- _WHAT TO PRODUCE_:
Exactly and without additions, transcribe the line that contains "(332, 431) = (354, 282): white" and every line after it in the data.

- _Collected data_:
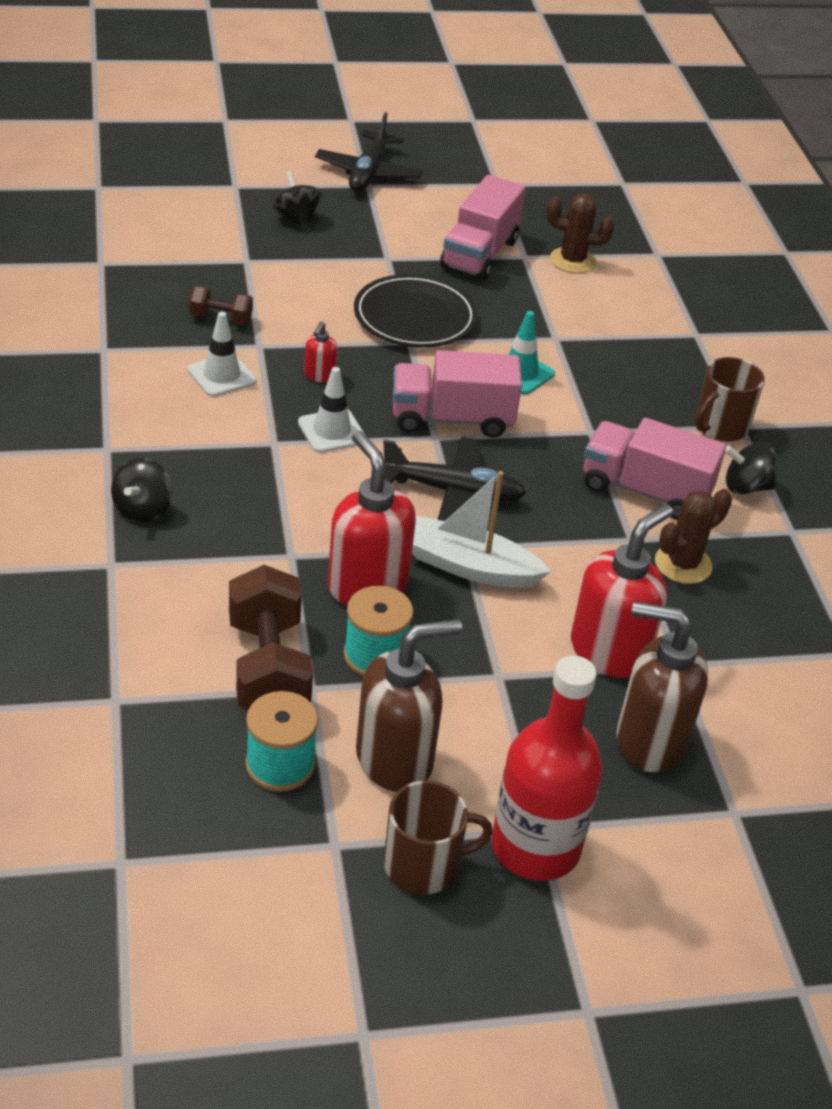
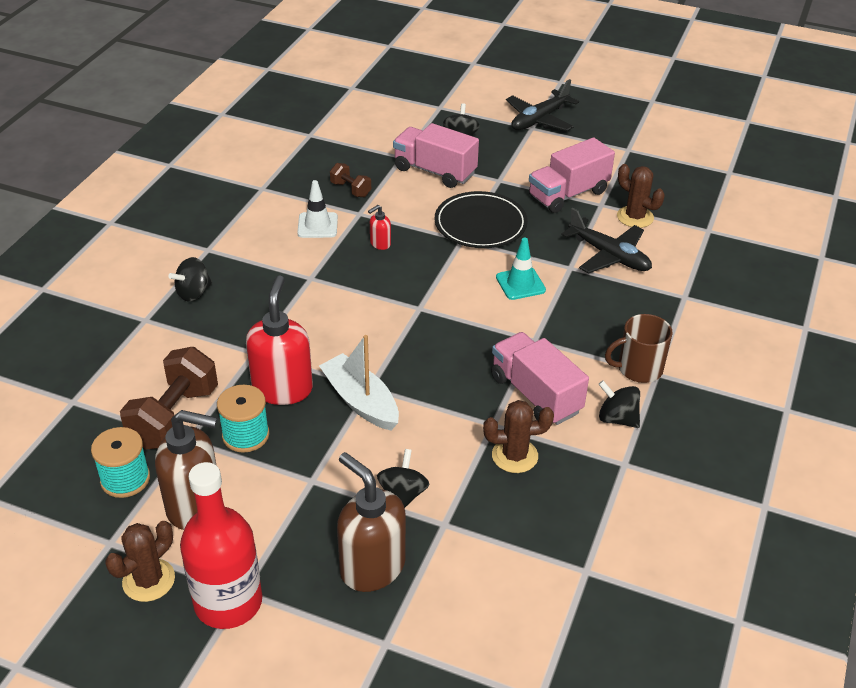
camera: 35 degrees right, 0 degrees up
(332, 431) = (354, 282): white traffic cone -> none
(423, 865) = (149, 580): brown mug -> brown cactus
(451, 419) = (442, 299): pink truck -> pink truck (435, 171)
(454, 492) = (397, 348): black plane -> black plane (609, 256)
(610, 651) = (403, 495): red soap dispenser -> black spinning top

- _RESPONSE_:
(332, 431) = (354, 282): white traffic cone -> none
(423, 865) = (149, 580): brown mug -> brown cactus
(451, 419) = (442, 299): pink truck -> pink truck (435, 171)
(454, 492) = (397, 348): black plane -> black plane (609, 256)
(610, 651) = (403, 495): red soap dispenser -> black spinning top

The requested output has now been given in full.